>>

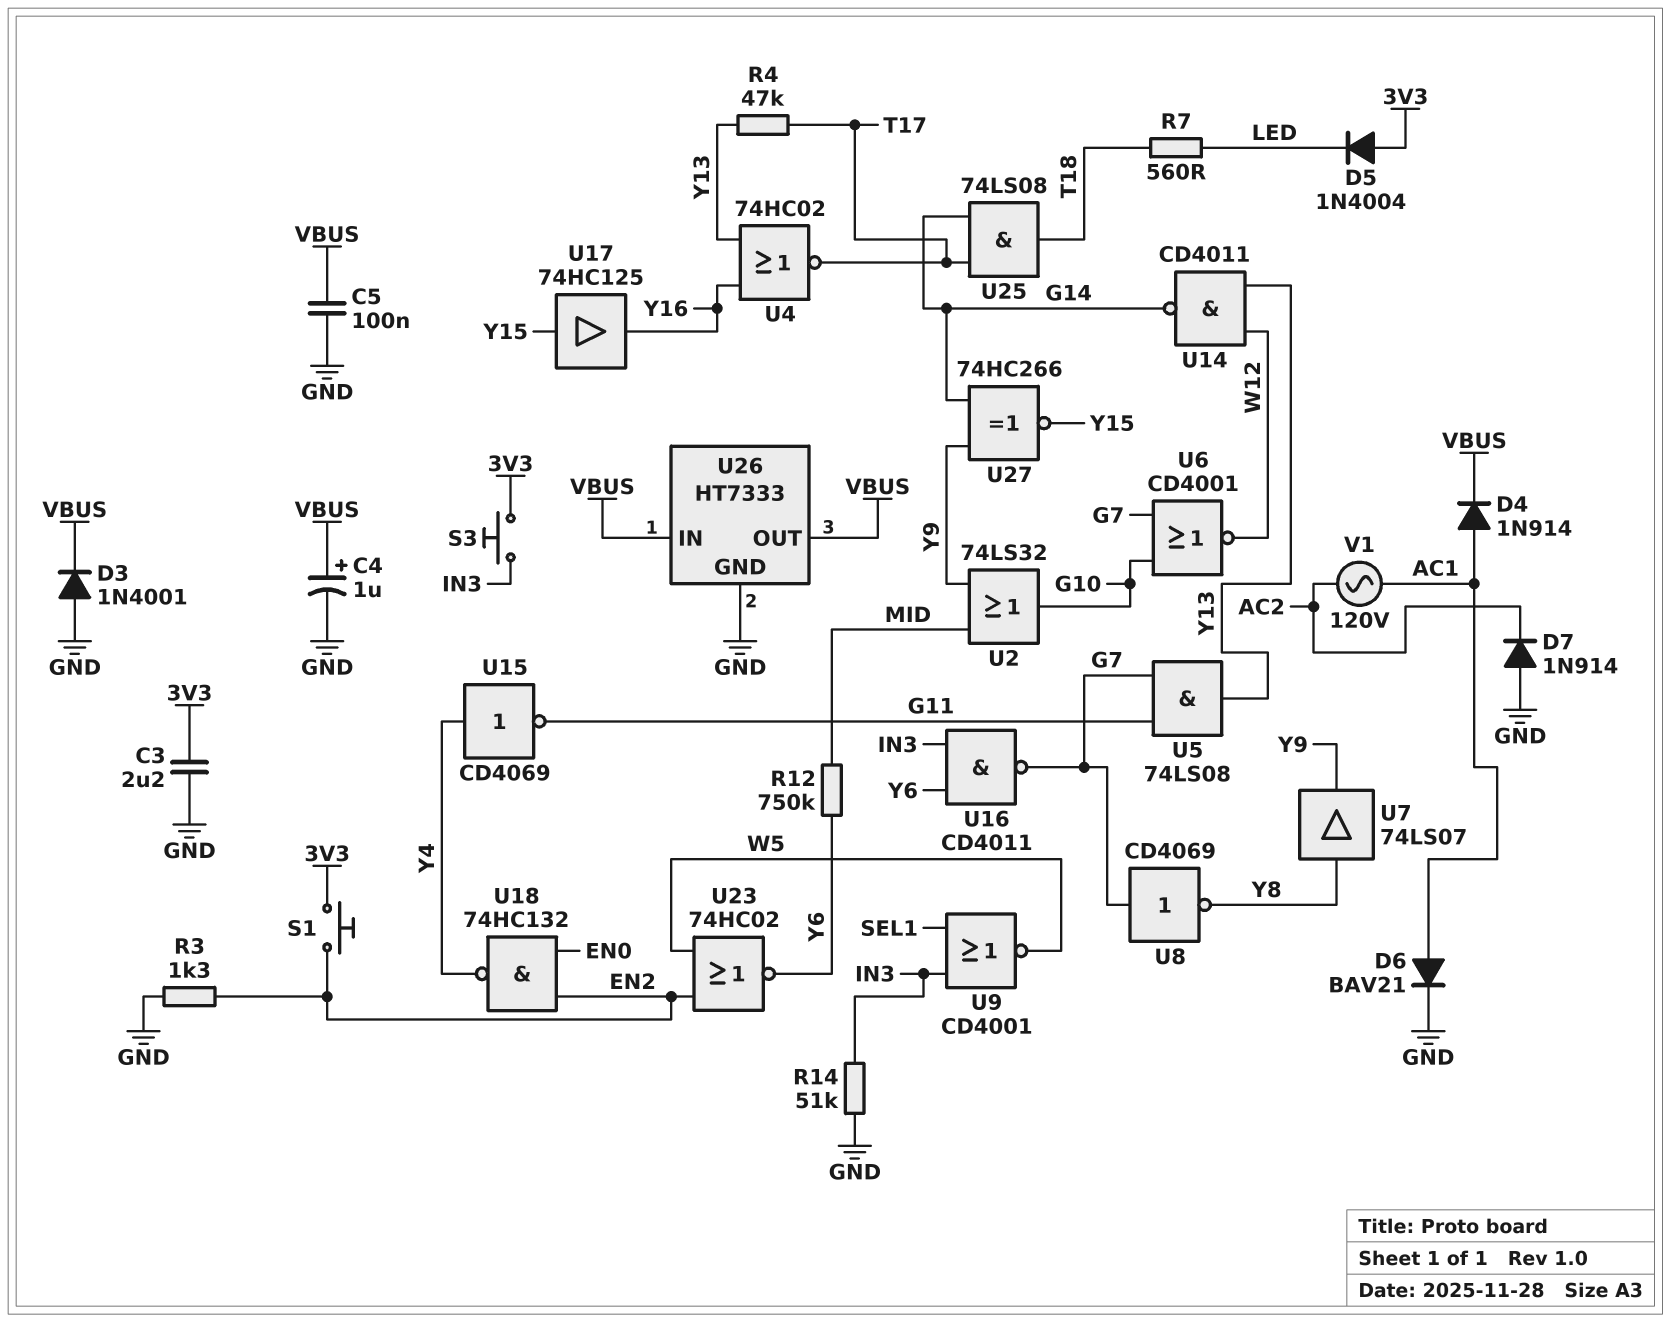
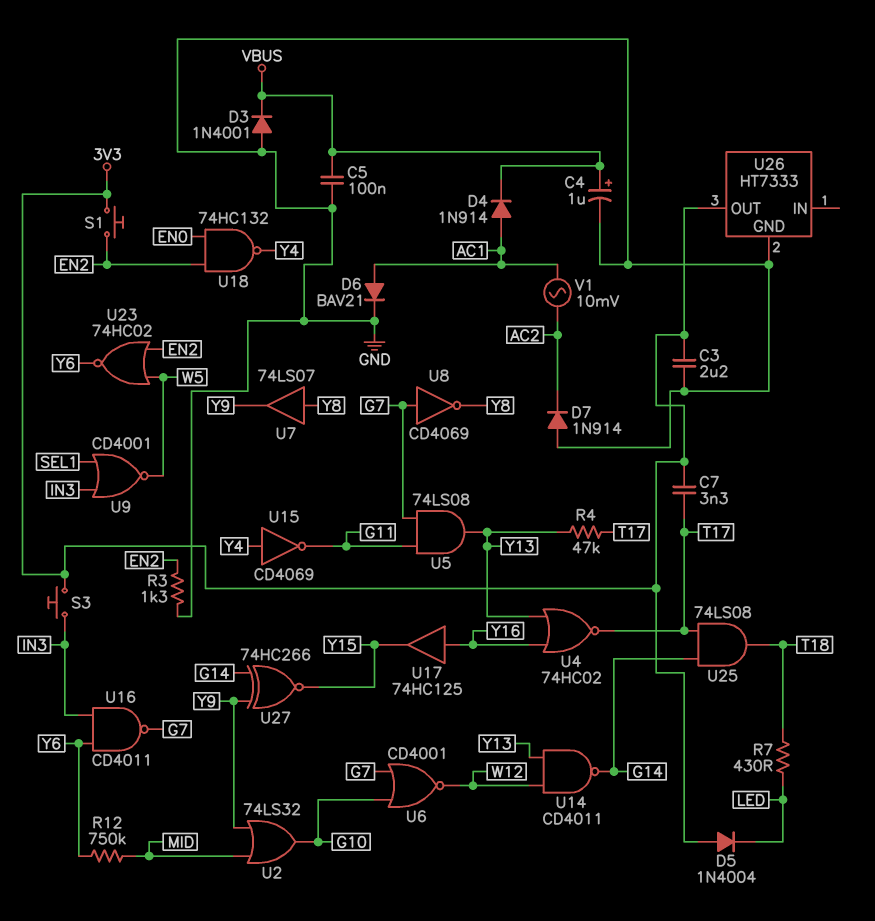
C7: none -> 3.3nF (3V3, T17)
R7: 560 (LED, T18) -> 430 (LED, T18)
R14: 51k (GND, IN3) -> none
U17: buffer 74HC125 (in Y15, out Y16) -> buffer 74HC125 (in Y16, out Y15)
U26 pin IN: VBUS -> none
U26 pin OUT: VBUS -> 3V3
V1: AC 120V (AC1, AC2) -> AC 10mV (AC1, AC2)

<<

Write the listing above out again word for word, excluding all images.

C7: none -> 3.3nF (3V3, T17)
R7: 560 (LED, T18) -> 430 (LED, T18)
R14: 51k (GND, IN3) -> none
U17: buffer 74HC125 (in Y15, out Y16) -> buffer 74HC125 (in Y16, out Y15)
U26 pin IN: VBUS -> none
U26 pin OUT: VBUS -> 3V3
V1: AC 120V (AC1, AC2) -> AC 10mV (AC1, AC2)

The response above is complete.